== Excerpted data ==
-------

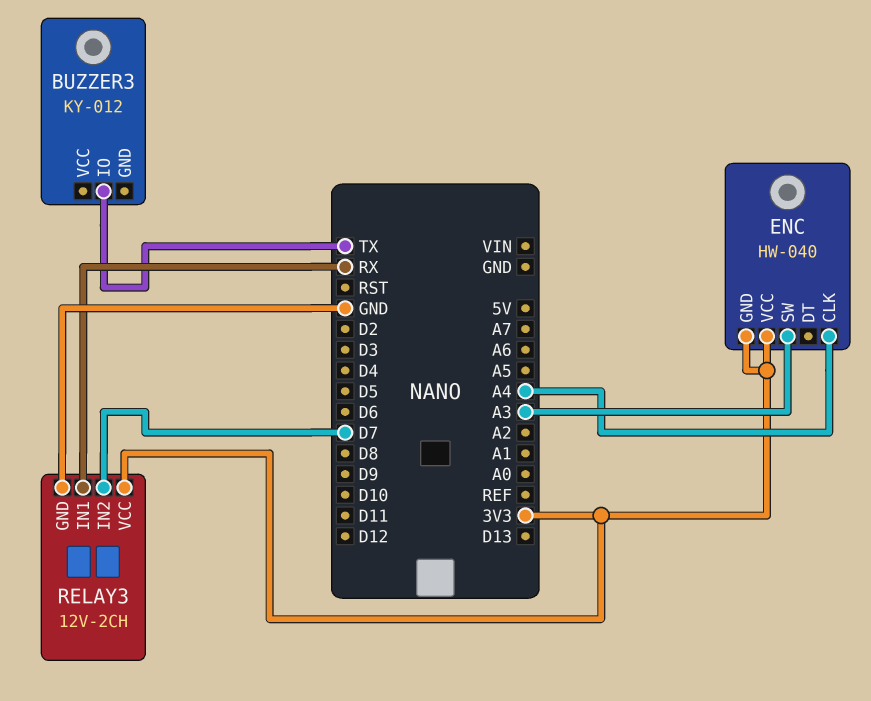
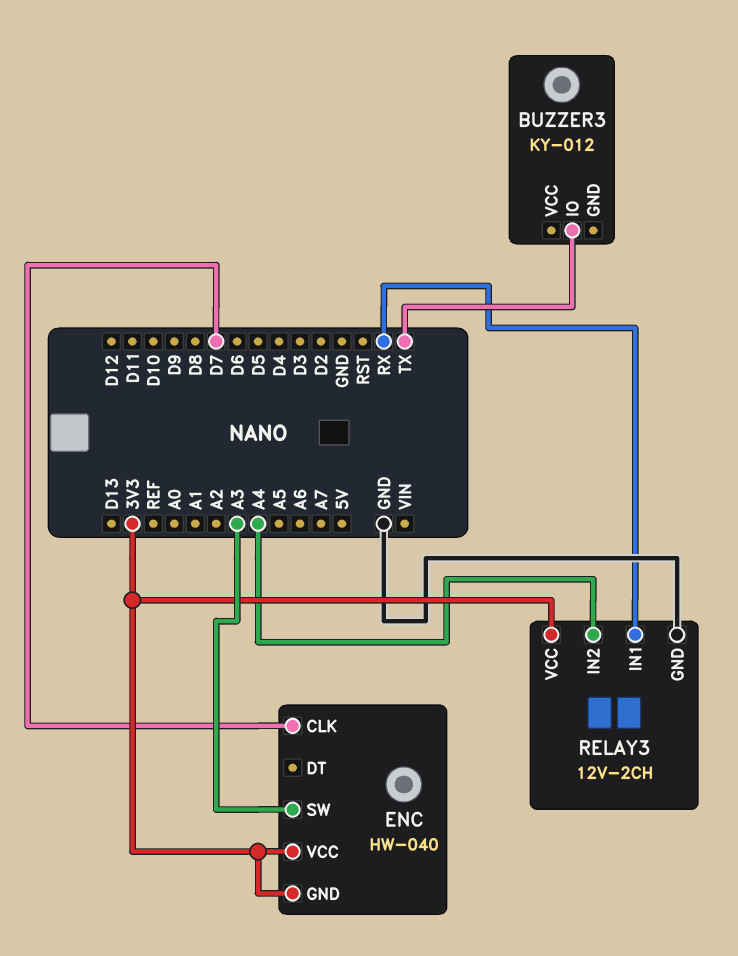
ENC pin CLK: A4 -> D7
RELAY3 pin IN2: D7 -> A4

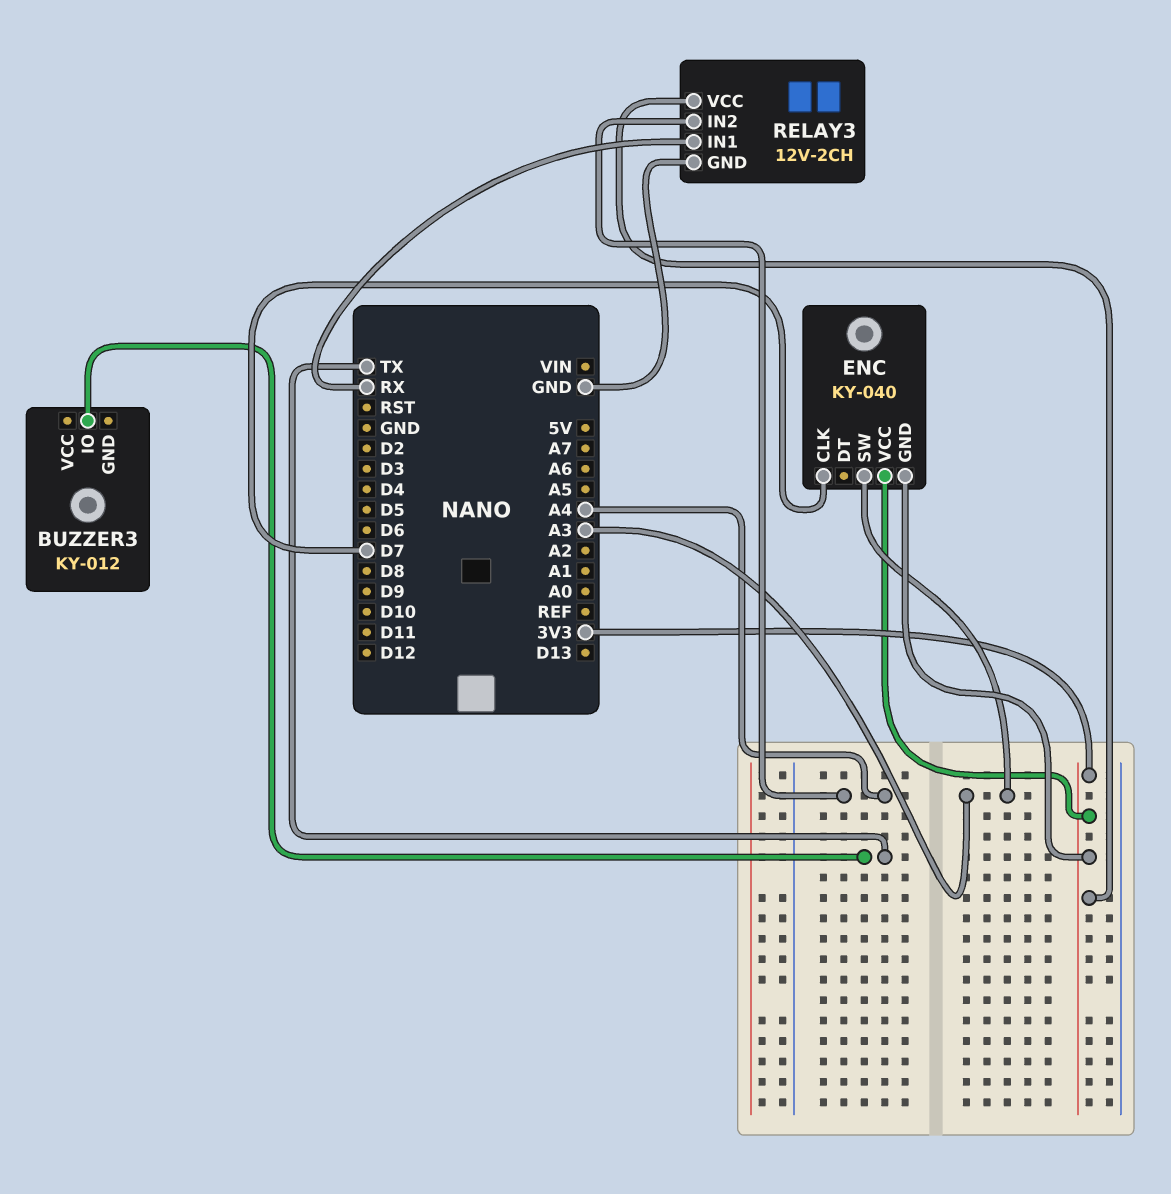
ENC: HW-040 -> KY-040

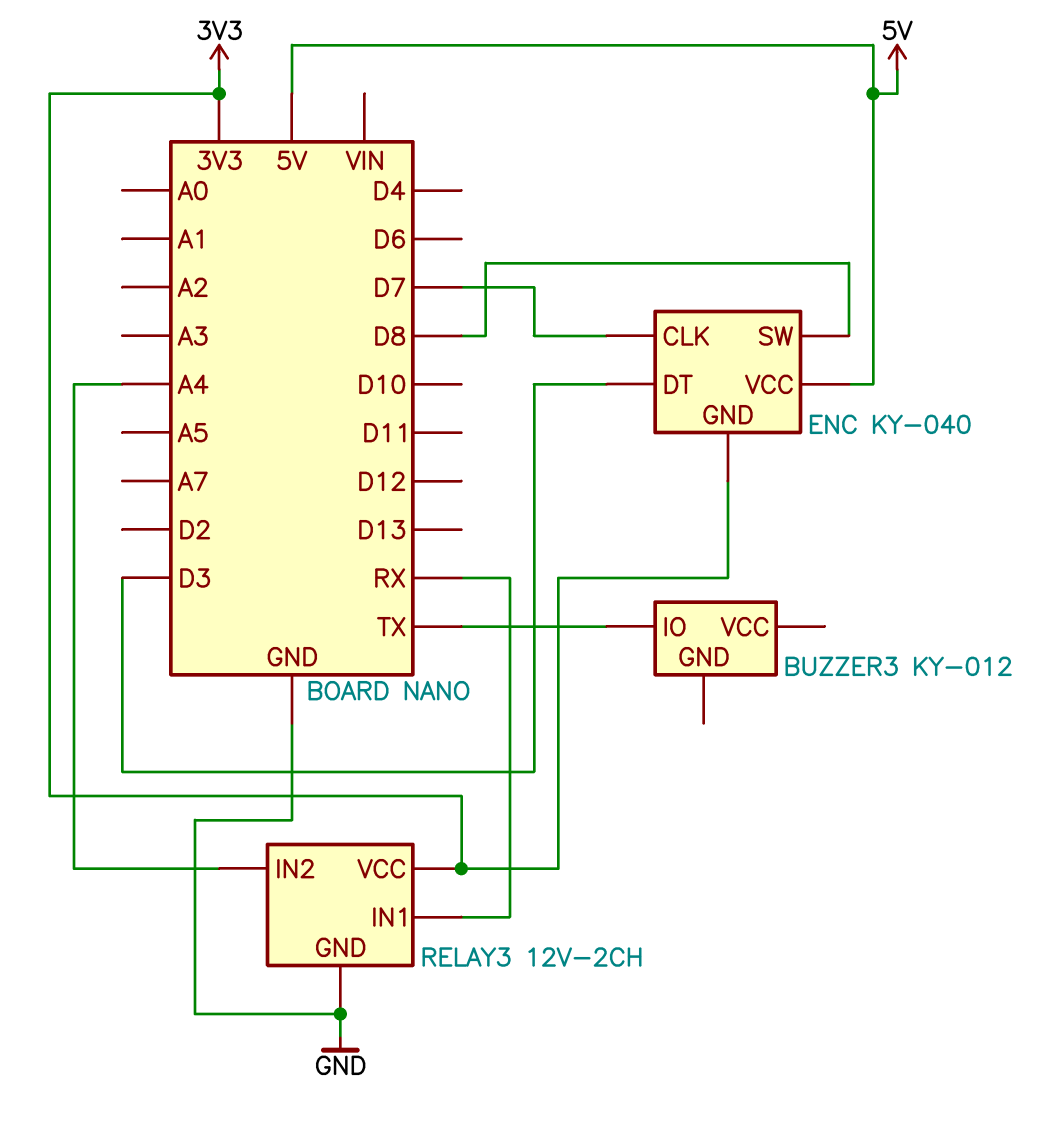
ENC pin DT: none -> D3
ENC pin SW: A3 -> D8
ENC pin VCC: 3V3 -> 5V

-------

== Directions ==
Leave out the pictures and give the listing above again exactly.

== The completed task ==
ENC pin CLK: A4 -> D7
RELAY3 pin IN2: D7 -> A4

ENC: HW-040 -> KY-040

ENC pin DT: none -> D3
ENC pin SW: A3 -> D8
ENC pin VCC: 3V3 -> 5V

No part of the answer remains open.